PROBLEM TO WORK ON: Setting aside any pictures, reproduce the data exactly.

DATA RECORDS:
__________________________________________________

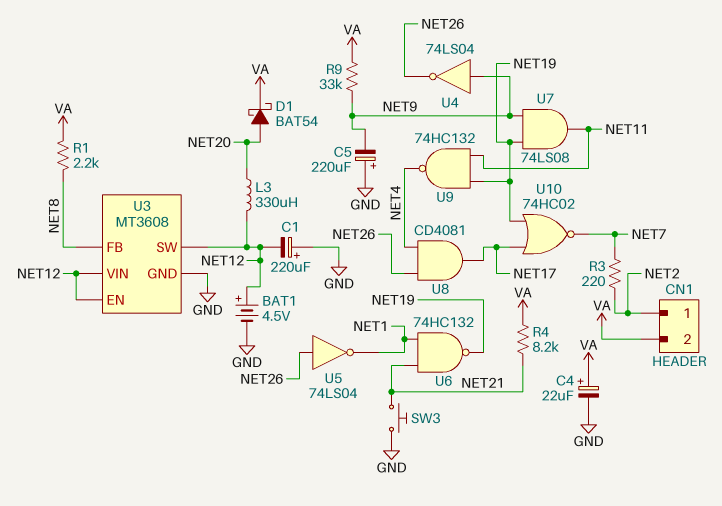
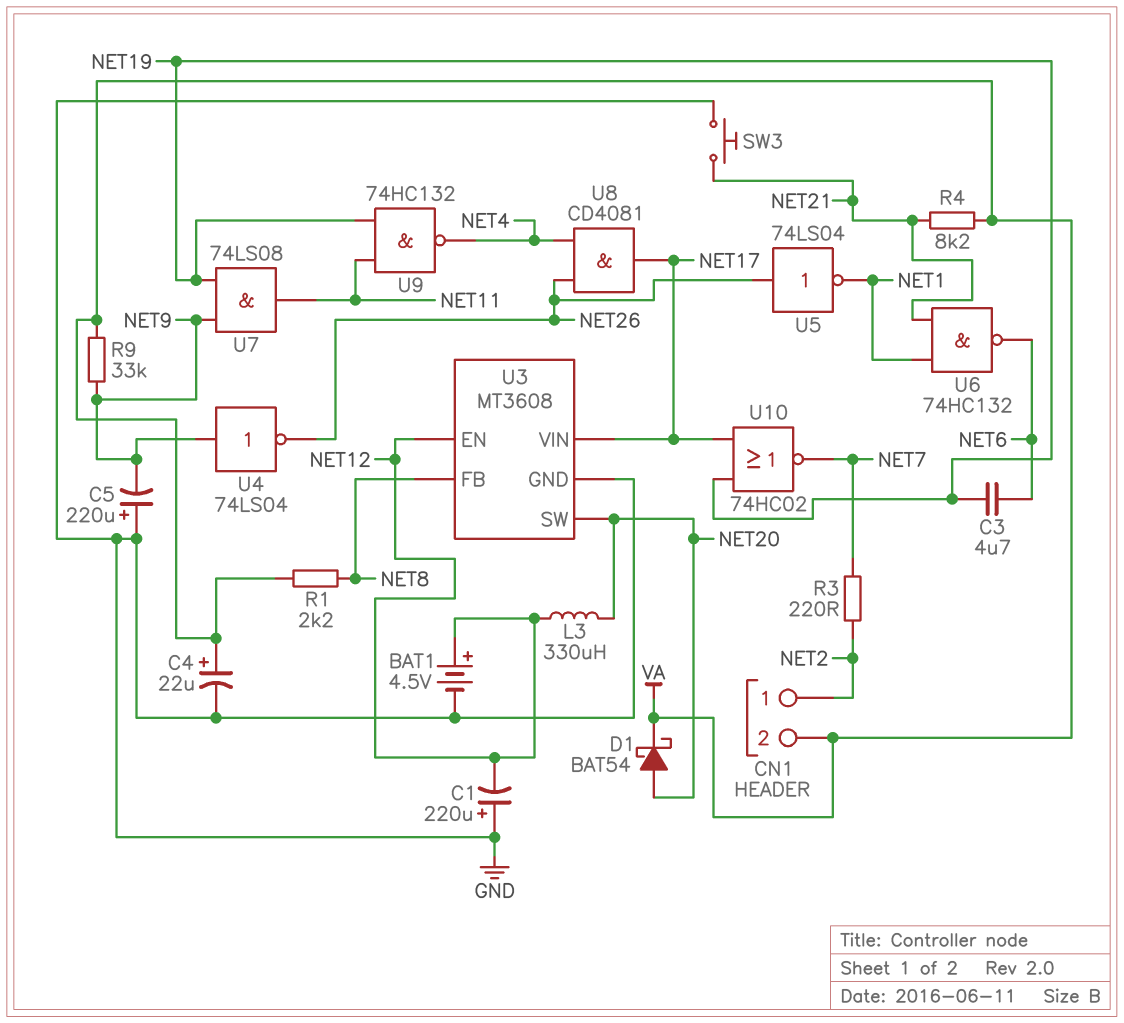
C3: none -> 4.7uF (NET6, NET19)
U3 pin SW: NET12 -> NET20
U3 pin VIN: NET12 -> NET17
U6: NAND 74HC132 (in NET1, in NET21, out NET19) -> NAND 74HC132 (in NET1, in NET21, out NET6)

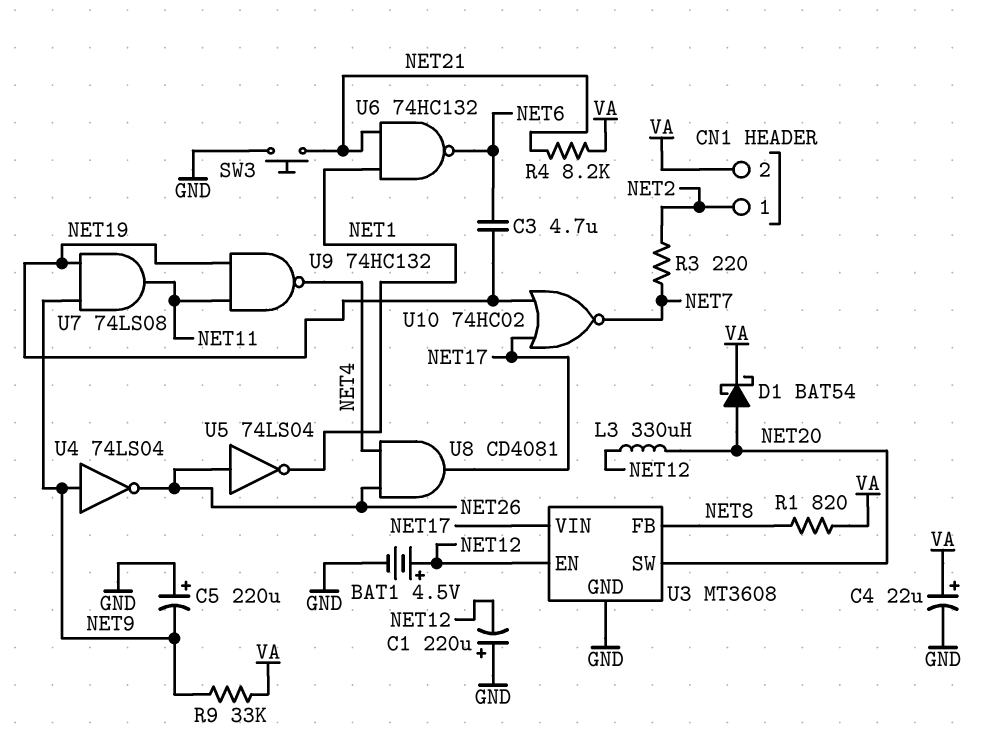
R1: 2.2k (NET8, VA) -> 820 (NET8, VA)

__________________________________________________

TASK RESULT:
C3: none -> 4.7uF (NET6, NET19)
U3 pin SW: NET12 -> NET20
U3 pin VIN: NET12 -> NET17
U6: NAND 74HC132 (in NET1, in NET21, out NET19) -> NAND 74HC132 (in NET1, in NET21, out NET6)

R1: 2.2k (NET8, VA) -> 820 (NET8, VA)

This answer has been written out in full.